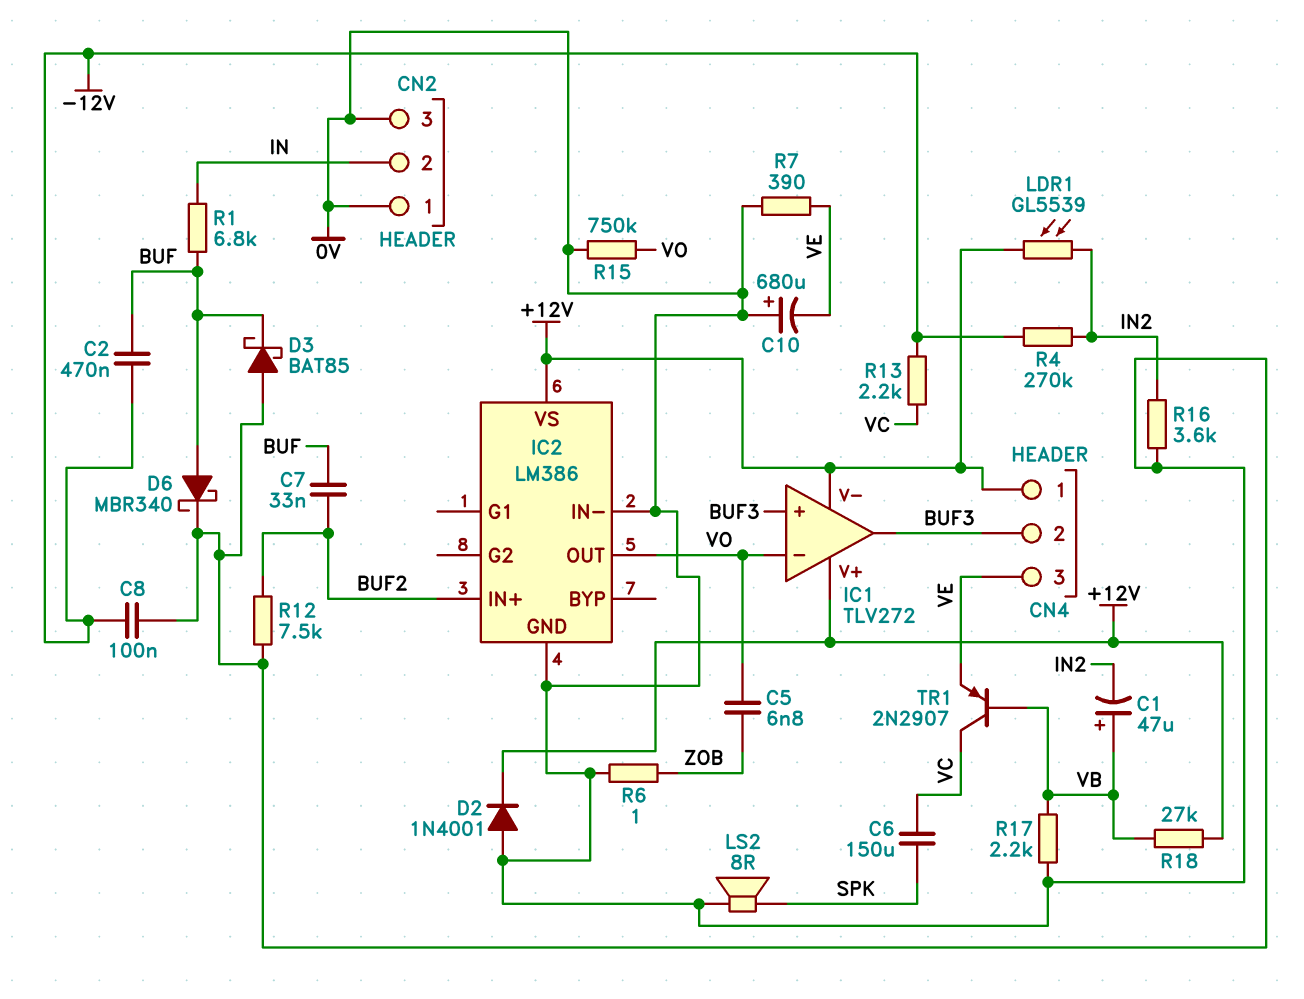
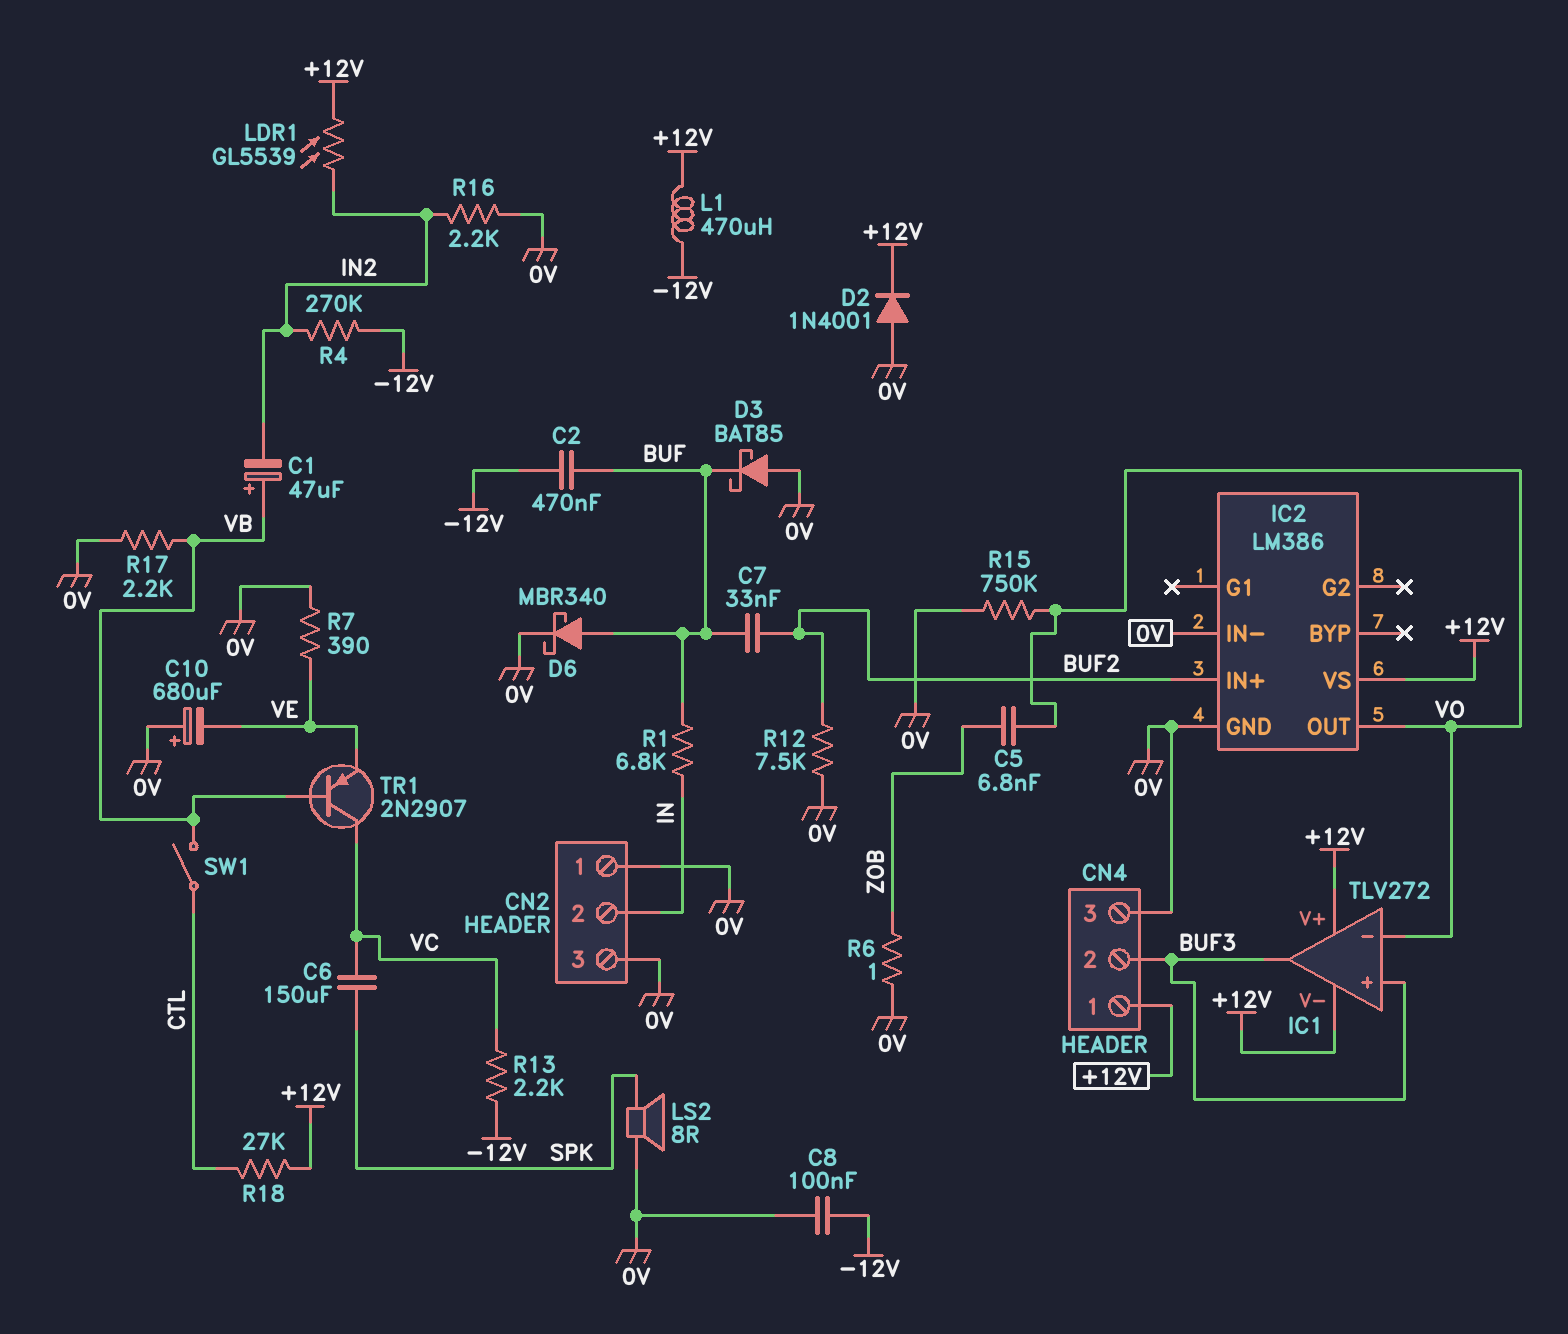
CN4 pin 3: VE -> 0V
L1: none -> 470uH (+12V, -12V)
R16: 3.6k (0V, IN2) -> 2.2k (0V, IN2)
R18: 27k (+12V, VB) -> 27k (+12V, CTL)
SW1: none -> switch (CTL, VB)

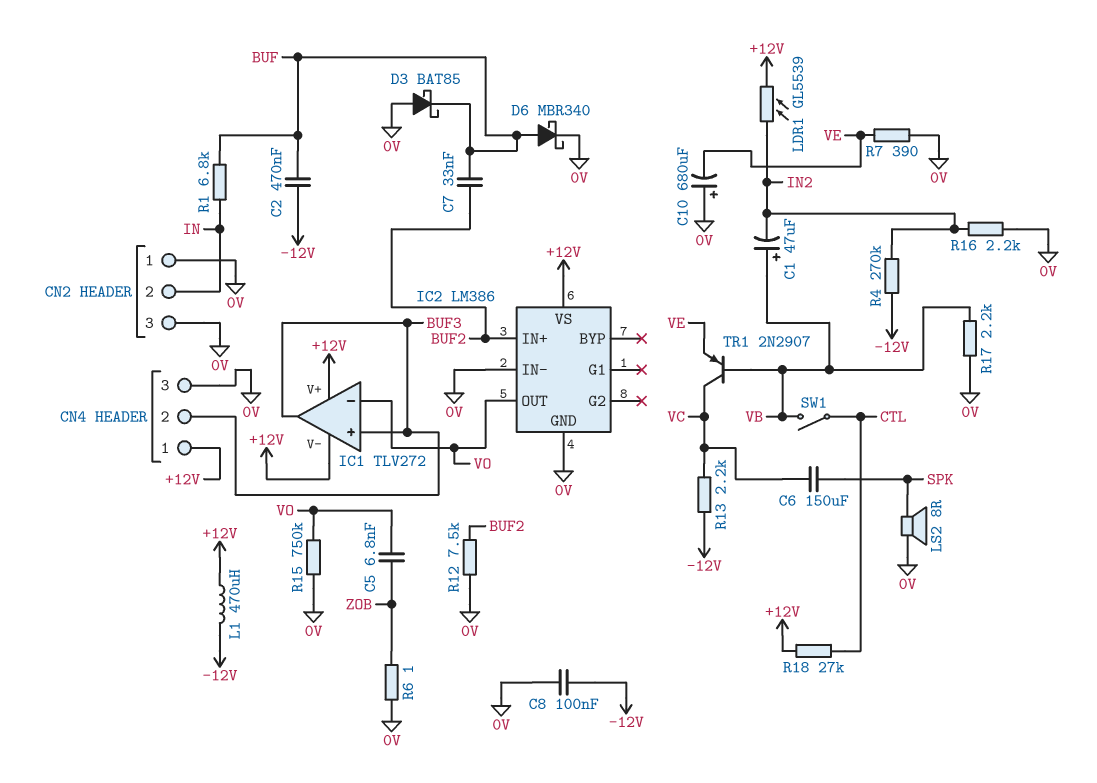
D2: diode 1N4001 (A 0V, K +12V) -> none

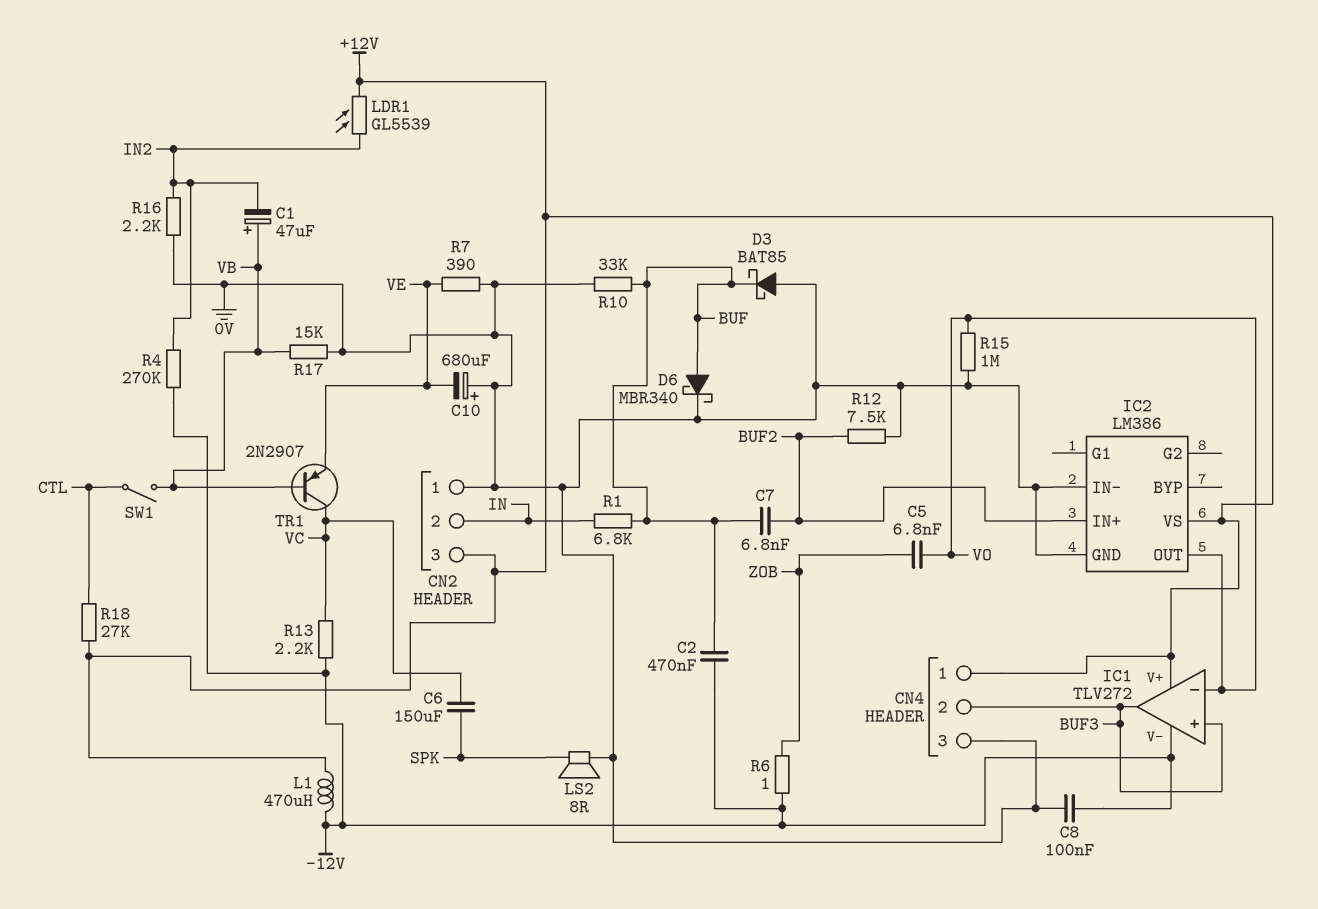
C7: 33nF (BUF, BUF2) -> 6.8nF (BUF, BUF2)
CN2 pin 3: 0V -> +12V
IC1 pin V-: +12V -> -12V
R6: 1 (0V, ZOB) -> 1 (-12V, ZOB)
R10: none -> 33k (0V, BUF)
R15: 750k (0V, VO) -> 1M (0V, VO)
R17: 2.2k (0V, VB) -> 15k (0V, VB)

= = = =

Required work: Beginning with the line that holds "CN2 pin 3: 0V -> +12V" and ending with the last line of the material, retype each line exactly and output nothing else.

Exercise solution:
CN2 pin 3: 0V -> +12V
IC1 pin V-: +12V -> -12V
R6: 1 (0V, ZOB) -> 1 (-12V, ZOB)
R10: none -> 33k (0V, BUF)
R15: 750k (0V, VO) -> 1M (0V, VO)
R17: 2.2k (0V, VB) -> 15k (0V, VB)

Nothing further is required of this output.